Prompt>
Going through the records that follow, please count the lines with "left" in them and give only the count.

Raw data>
--------
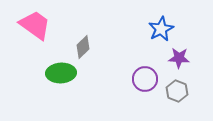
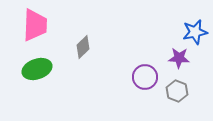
pink trapezoid: rotated 56 degrees clockwise
blue star: moved 34 px right, 3 px down; rotated 15 degrees clockwise
green ellipse: moved 24 px left, 4 px up; rotated 16 degrees counterclockwise
purple circle: moved 2 px up
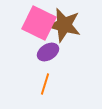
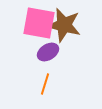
pink square: rotated 16 degrees counterclockwise
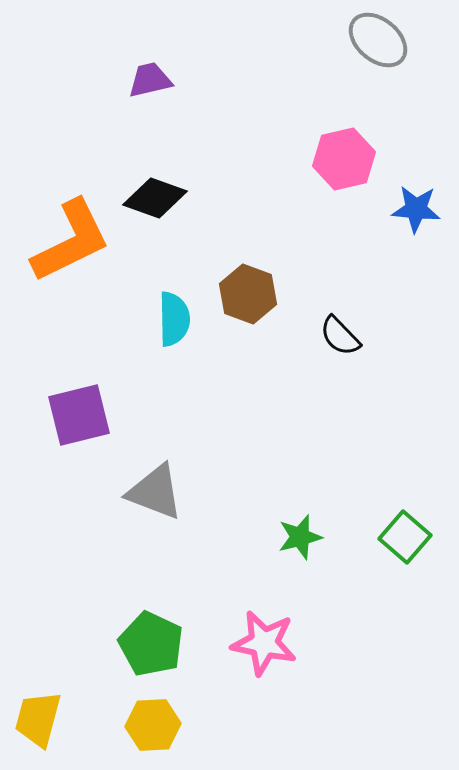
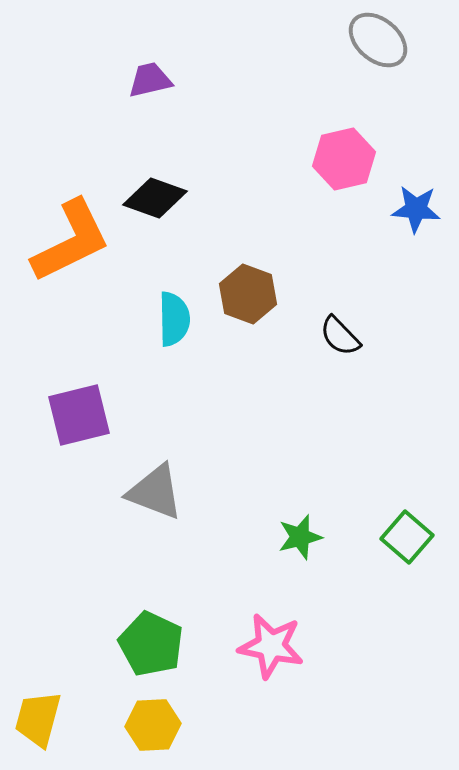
green square: moved 2 px right
pink star: moved 7 px right, 3 px down
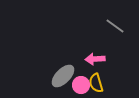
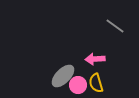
pink circle: moved 3 px left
--------
Written reply>
2